┌────────

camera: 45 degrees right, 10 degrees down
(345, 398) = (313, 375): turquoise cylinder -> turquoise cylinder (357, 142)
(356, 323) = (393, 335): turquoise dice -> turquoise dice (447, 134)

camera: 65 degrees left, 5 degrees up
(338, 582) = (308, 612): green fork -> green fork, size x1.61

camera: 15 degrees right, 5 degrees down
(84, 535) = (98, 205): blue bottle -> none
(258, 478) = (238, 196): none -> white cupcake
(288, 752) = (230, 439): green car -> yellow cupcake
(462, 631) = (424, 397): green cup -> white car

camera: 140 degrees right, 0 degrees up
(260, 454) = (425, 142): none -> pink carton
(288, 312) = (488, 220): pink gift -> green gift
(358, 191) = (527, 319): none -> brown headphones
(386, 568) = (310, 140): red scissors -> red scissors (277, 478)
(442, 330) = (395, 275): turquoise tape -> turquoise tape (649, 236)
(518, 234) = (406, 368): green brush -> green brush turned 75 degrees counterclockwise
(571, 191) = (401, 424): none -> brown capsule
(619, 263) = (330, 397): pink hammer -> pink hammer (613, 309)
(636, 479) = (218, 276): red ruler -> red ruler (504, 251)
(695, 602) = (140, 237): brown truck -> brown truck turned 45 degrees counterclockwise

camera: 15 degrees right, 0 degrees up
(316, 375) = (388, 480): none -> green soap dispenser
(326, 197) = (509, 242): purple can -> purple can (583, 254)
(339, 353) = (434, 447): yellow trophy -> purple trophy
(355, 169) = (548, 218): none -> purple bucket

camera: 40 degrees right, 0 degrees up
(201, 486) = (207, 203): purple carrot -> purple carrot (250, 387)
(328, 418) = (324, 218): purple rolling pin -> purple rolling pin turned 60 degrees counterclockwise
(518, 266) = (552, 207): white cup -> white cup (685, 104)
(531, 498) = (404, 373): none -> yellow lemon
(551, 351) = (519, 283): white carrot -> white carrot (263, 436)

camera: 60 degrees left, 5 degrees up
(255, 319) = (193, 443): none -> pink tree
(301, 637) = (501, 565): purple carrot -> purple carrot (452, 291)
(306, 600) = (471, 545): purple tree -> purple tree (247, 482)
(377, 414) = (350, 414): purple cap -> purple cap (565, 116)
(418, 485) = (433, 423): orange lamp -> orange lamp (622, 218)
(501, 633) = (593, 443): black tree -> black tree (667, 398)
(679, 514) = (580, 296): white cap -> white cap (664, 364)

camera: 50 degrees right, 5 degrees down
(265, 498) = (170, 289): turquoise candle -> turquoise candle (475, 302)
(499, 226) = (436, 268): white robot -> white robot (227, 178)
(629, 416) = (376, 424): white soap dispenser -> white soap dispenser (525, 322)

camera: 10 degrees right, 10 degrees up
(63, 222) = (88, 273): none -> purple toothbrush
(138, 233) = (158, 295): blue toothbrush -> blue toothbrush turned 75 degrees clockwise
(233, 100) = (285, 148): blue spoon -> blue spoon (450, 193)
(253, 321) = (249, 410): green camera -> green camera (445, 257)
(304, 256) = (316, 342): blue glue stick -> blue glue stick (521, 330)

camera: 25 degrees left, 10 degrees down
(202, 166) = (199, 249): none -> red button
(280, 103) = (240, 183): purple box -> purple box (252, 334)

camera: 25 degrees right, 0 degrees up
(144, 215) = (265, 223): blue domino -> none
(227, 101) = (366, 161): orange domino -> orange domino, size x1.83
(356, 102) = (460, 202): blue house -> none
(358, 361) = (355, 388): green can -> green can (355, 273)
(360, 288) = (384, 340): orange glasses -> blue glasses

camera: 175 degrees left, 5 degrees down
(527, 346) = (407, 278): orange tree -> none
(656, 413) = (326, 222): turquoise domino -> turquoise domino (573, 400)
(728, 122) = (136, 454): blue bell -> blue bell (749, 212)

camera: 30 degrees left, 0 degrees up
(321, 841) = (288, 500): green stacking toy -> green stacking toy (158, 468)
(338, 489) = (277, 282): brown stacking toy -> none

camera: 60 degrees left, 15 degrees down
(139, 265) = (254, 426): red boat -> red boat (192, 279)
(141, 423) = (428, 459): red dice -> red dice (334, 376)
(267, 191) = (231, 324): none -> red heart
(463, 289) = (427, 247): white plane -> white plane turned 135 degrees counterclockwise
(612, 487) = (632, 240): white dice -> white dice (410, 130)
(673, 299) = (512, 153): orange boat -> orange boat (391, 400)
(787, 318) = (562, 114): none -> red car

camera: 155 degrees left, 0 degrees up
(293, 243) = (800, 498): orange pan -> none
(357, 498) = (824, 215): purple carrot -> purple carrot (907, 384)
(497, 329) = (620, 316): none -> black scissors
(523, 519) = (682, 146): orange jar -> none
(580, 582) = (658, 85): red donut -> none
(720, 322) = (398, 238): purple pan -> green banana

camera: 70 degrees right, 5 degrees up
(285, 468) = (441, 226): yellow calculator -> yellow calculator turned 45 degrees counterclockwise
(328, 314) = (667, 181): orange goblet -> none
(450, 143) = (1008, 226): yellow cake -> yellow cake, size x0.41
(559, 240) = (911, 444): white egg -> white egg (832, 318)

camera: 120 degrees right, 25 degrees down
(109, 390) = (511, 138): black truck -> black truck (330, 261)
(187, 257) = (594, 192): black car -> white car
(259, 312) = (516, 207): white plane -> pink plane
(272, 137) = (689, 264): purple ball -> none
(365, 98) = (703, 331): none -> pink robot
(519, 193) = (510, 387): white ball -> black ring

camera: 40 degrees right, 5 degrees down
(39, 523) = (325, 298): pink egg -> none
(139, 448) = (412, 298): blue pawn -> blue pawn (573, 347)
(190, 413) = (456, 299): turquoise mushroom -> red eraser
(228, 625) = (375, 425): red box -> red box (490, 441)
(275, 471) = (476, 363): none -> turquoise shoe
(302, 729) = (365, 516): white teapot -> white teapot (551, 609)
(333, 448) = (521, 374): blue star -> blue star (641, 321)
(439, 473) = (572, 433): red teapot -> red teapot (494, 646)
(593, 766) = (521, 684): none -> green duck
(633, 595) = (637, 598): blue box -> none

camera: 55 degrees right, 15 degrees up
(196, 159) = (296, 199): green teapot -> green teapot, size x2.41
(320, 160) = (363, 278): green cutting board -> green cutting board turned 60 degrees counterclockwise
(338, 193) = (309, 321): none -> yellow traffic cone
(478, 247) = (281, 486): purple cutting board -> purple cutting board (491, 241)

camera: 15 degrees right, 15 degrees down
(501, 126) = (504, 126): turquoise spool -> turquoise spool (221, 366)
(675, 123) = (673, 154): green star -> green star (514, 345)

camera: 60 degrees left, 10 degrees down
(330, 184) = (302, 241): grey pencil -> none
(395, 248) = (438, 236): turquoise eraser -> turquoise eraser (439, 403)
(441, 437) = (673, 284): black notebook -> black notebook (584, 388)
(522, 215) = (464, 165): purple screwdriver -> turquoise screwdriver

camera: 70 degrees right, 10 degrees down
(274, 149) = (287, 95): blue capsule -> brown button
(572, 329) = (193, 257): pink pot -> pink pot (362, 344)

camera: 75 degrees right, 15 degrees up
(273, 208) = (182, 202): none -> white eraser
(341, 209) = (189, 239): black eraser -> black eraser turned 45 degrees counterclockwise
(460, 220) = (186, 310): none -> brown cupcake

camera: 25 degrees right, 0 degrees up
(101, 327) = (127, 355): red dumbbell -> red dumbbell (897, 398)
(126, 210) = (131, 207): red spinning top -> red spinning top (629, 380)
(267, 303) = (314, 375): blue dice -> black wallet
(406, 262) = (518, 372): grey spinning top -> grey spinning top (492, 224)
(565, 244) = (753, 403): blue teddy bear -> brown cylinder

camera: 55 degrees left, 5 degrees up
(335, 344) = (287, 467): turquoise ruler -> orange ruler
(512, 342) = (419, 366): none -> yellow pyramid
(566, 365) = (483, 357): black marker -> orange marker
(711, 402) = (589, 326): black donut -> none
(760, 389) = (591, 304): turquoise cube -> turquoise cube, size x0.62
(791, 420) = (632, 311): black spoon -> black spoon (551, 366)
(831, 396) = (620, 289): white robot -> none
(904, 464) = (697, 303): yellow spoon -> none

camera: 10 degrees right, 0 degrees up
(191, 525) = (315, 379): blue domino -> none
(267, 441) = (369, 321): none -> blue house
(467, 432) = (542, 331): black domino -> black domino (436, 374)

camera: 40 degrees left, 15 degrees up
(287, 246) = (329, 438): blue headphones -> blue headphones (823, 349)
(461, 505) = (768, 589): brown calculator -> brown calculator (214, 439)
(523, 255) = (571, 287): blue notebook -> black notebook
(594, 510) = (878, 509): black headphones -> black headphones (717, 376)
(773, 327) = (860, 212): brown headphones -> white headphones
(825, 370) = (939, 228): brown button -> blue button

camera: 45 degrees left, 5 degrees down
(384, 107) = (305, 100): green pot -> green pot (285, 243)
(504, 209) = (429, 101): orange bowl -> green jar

└────────

Activity
Retype only the stretch of lines above starting at the one with "(365, 98) = (703, 331): none -> pink robot" and stopping at the one with "(333, 448) = (521, 374): blue", exactly as written, with both kept.

Solution to the problem
(365, 98) = (703, 331): none -> pink robot
(519, 193) = (510, 387): white ball -> black ring

camera: 40 degrees right, 5 degrees down
(39, 523) = (325, 298): pink egg -> none
(139, 448) = (412, 298): blue pawn -> blue pawn (573, 347)
(190, 413) = (456, 299): turquoise mushroom -> red eraser
(228, 625) = (375, 425): red box -> red box (490, 441)
(275, 471) = (476, 363): none -> turquoise shoe
(302, 729) = (365, 516): white teapot -> white teapot (551, 609)
(333, 448) = (521, 374): blue star -> blue star (641, 321)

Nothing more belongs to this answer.